#### PROBLEM TO WORK ON:
Exact wording is required for every entry; transcribe all of them and leave the images out.

##### EXERCISE INPUT #####

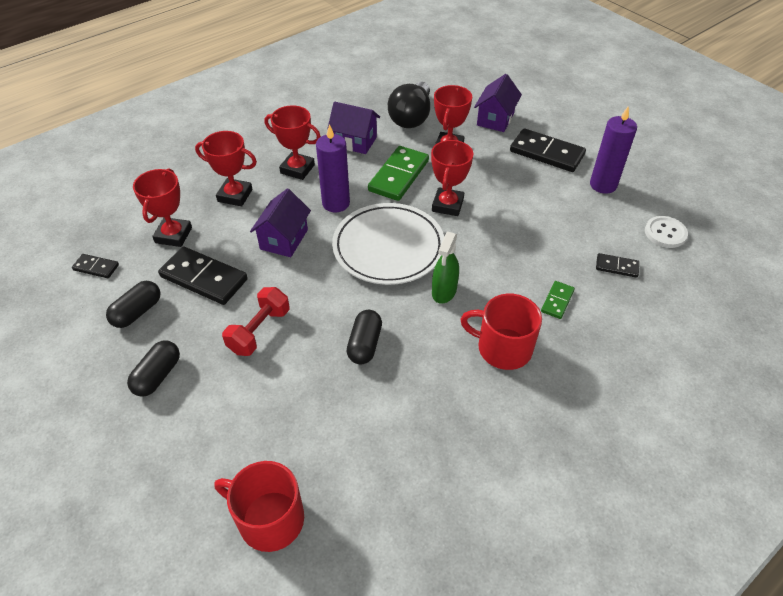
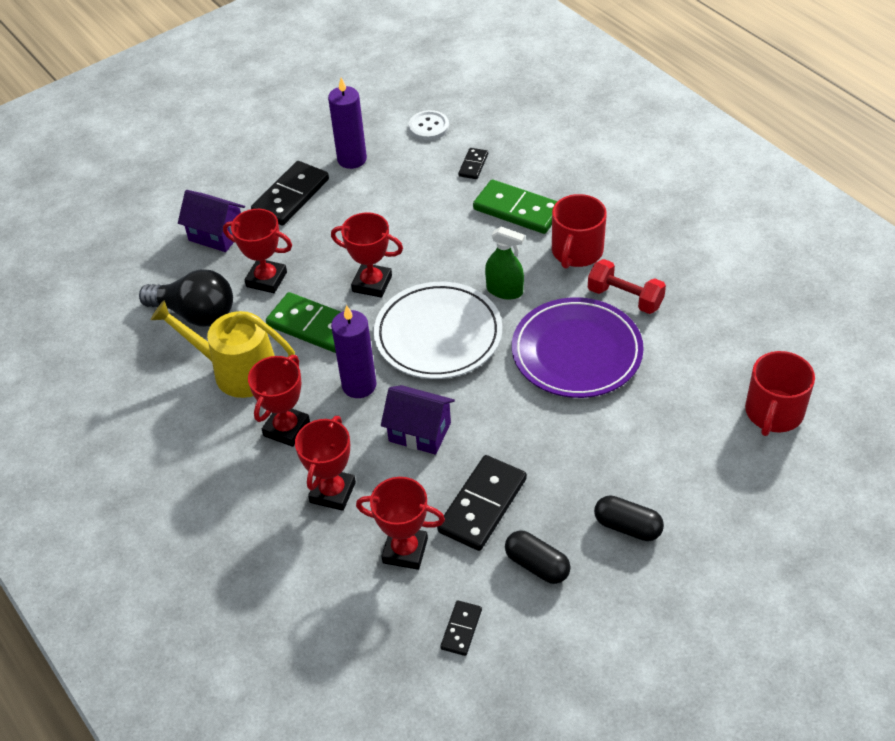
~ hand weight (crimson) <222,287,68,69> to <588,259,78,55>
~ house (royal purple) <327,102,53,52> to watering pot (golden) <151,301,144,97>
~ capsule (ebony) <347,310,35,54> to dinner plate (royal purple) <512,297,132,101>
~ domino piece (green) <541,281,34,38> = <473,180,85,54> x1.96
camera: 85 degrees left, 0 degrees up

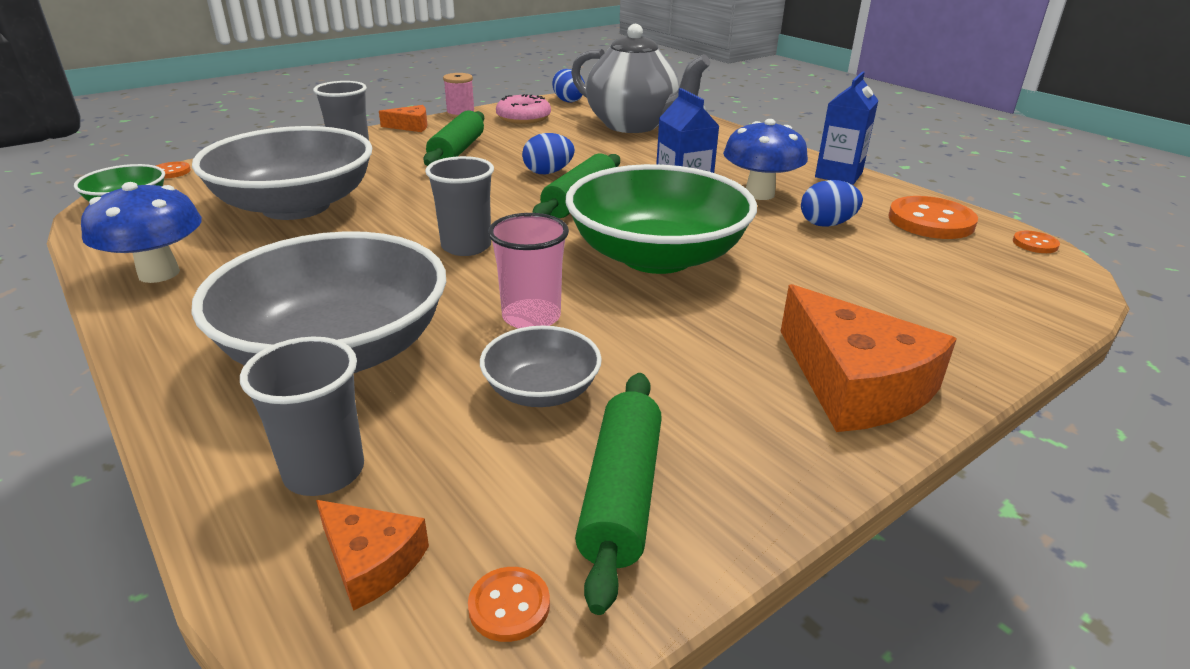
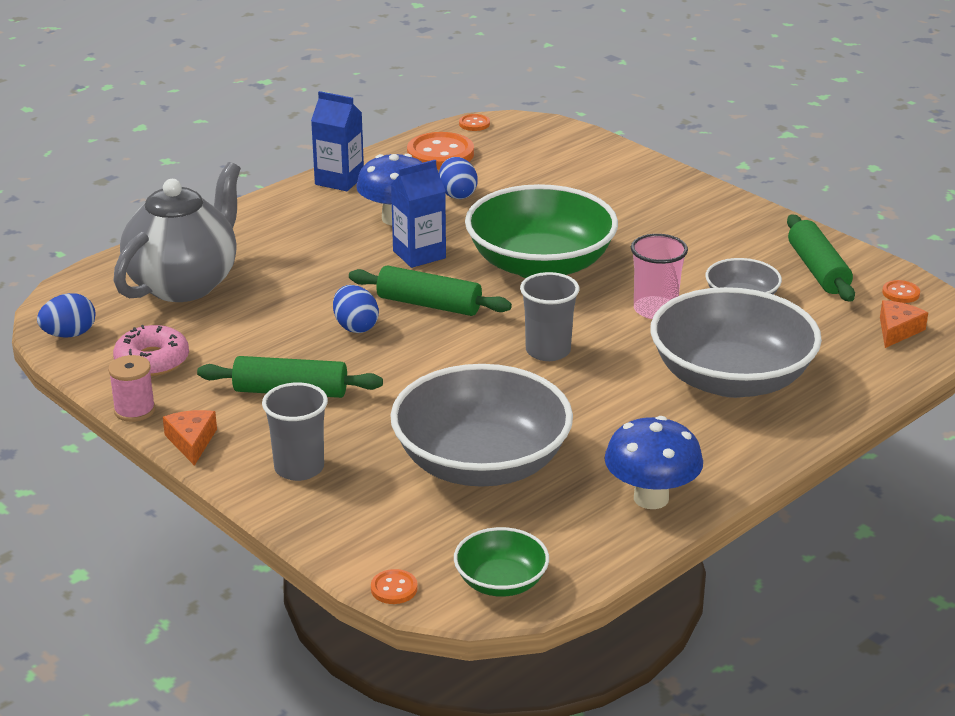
- tumbler (ash-grey) <240,337,124,159>
~ dough roller (green) <575,373,87,242> = <787,214,68,88> 75 degrees clockwise
- cheese wedge (bright orange) <780,284,177,148>
camera: 95 degrees left, 0 degrees up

#####

#### TASK OUTPUT:
~ hand weight (crimson) <222,287,68,69> to <588,259,78,55>
~ house (royal purple) <327,102,53,52> to watering pot (golden) <151,301,144,97>
~ capsule (ebony) <347,310,35,54> to dinner plate (royal purple) <512,297,132,101>
~ domino piece (green) <541,281,34,38> = <473,180,85,54> x1.96
camera: 85 degrees left, 0 degrees up

- tumbler (ash-grey) <240,337,124,159>
~ dough roller (green) <575,373,87,242> = <787,214,68,88> 75 degrees clockwise
- cheese wedge (bright orange) <780,284,177,148>
camera: 95 degrees left, 0 degrees up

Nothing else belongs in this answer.